GIVEN RECORDS:
━━━━━━━━━━

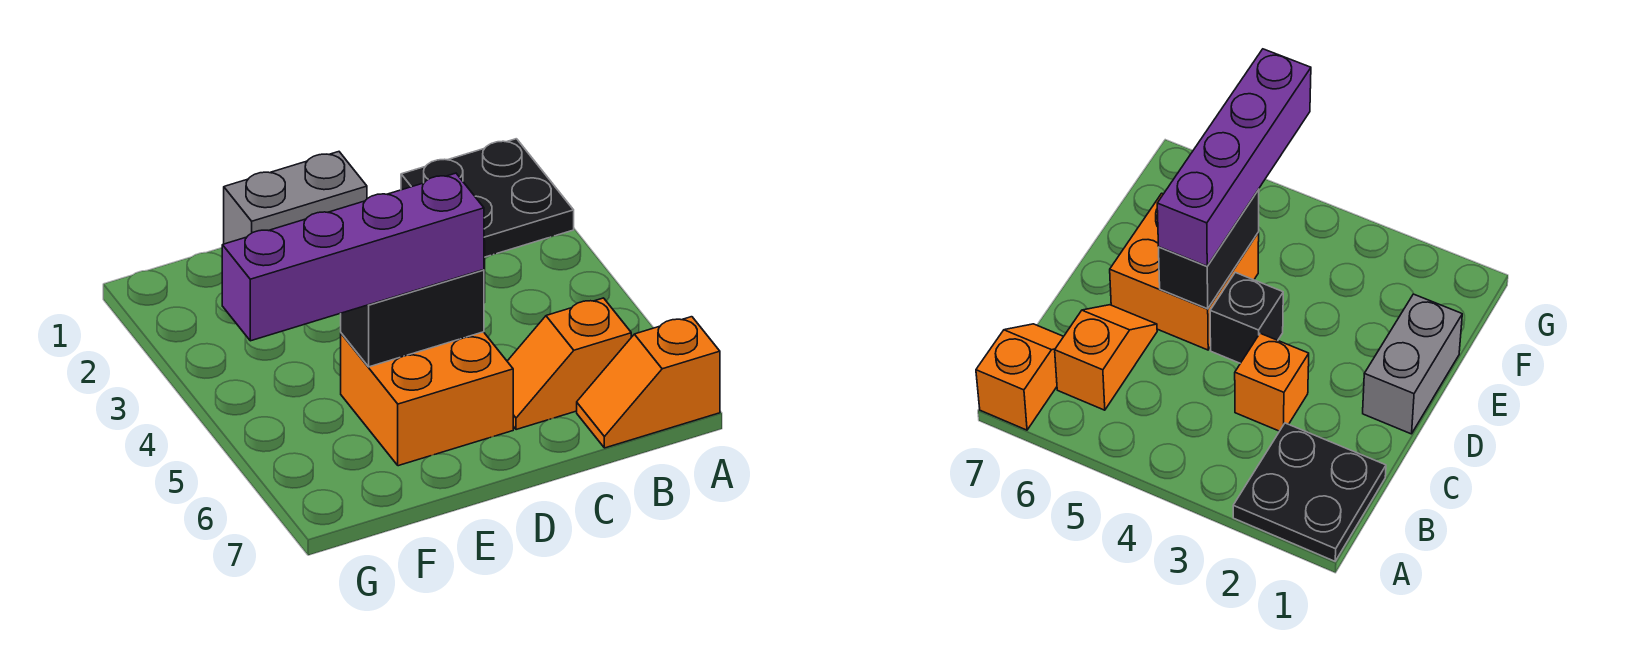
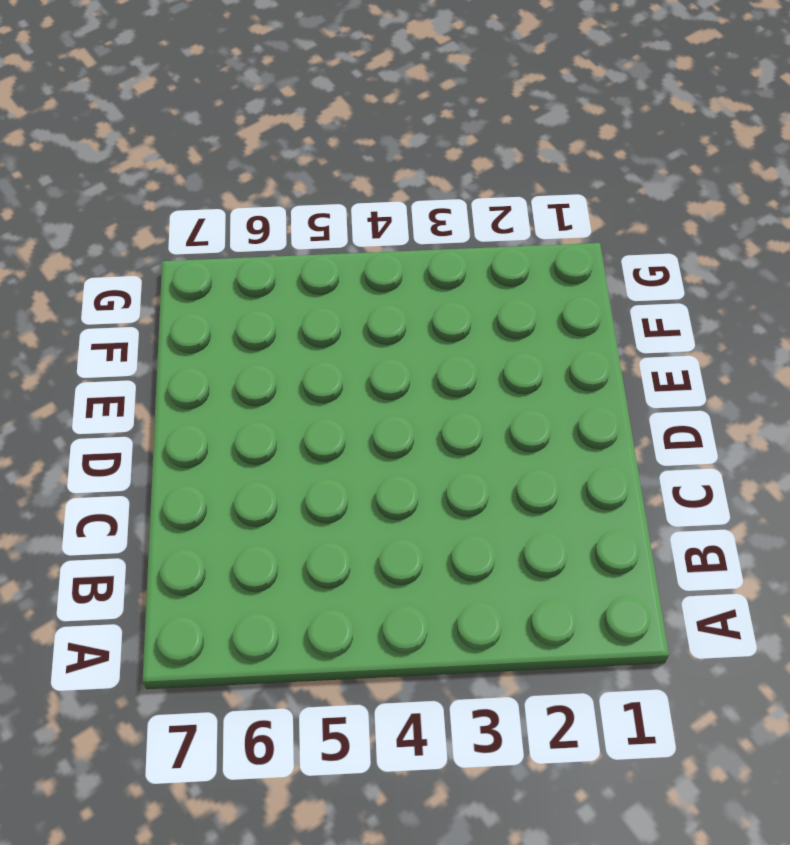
none -> black 2x2 plate [401,139,574,257]
none -> orange 1x2 slope [577,317,720,448]

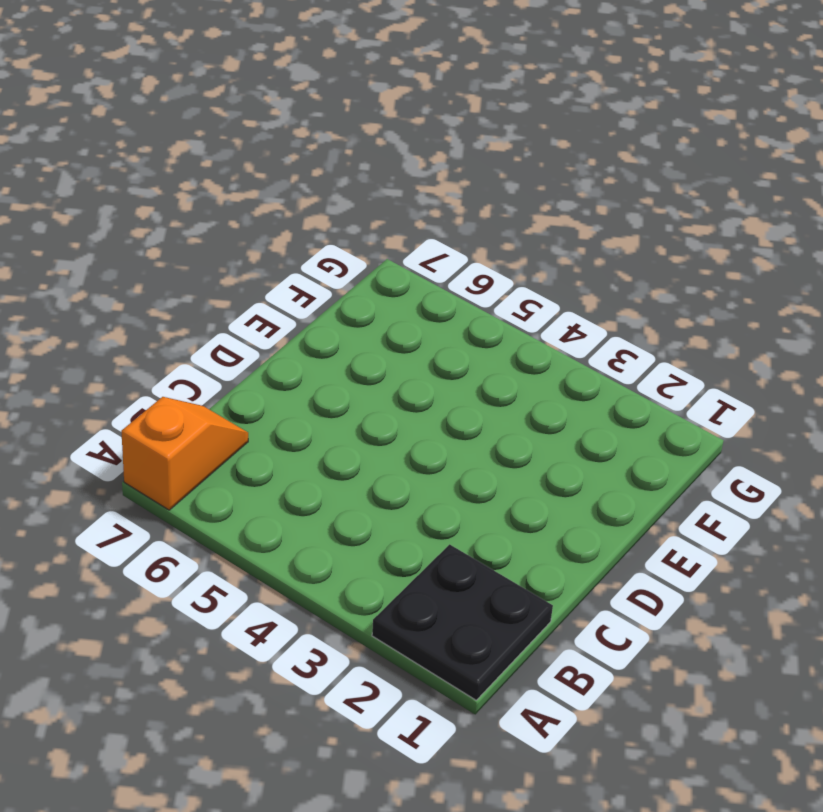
none -> orange 1x2 slope [507,298,631,430]
none -> orange 1x1 brick [1235,333,1309,431]

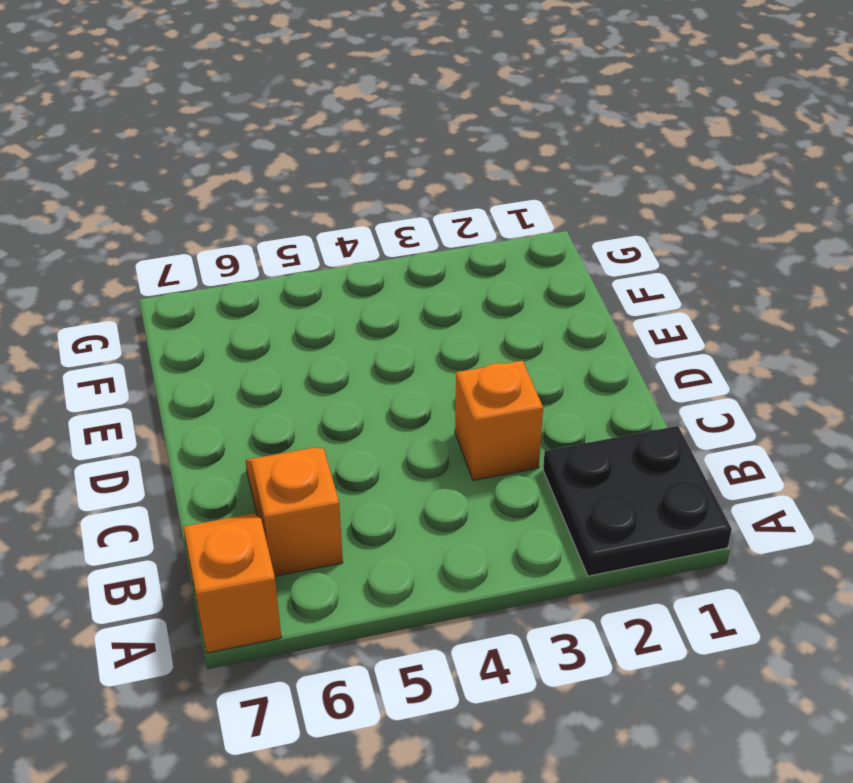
none -> grey 1x2 brick [224,152,367,244]
none -> black 1x1 brick [1210,272,1283,363]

━━━━━━━━━━

PROBLEM REQUIREMENTS: Each line from the one bearing "none -> orange 1x2 slope [577,317,720,448]" through the final line of the records is to be copied exactly, and no pictures are to be included.

TASK ANSWER:
none -> orange 1x2 slope [577,317,720,448]

none -> orange 1x2 slope [507,298,631,430]
none -> orange 1x1 brick [1235,333,1309,431]

none -> grey 1x2 brick [224,152,367,244]
none -> black 1x1 brick [1210,272,1283,363]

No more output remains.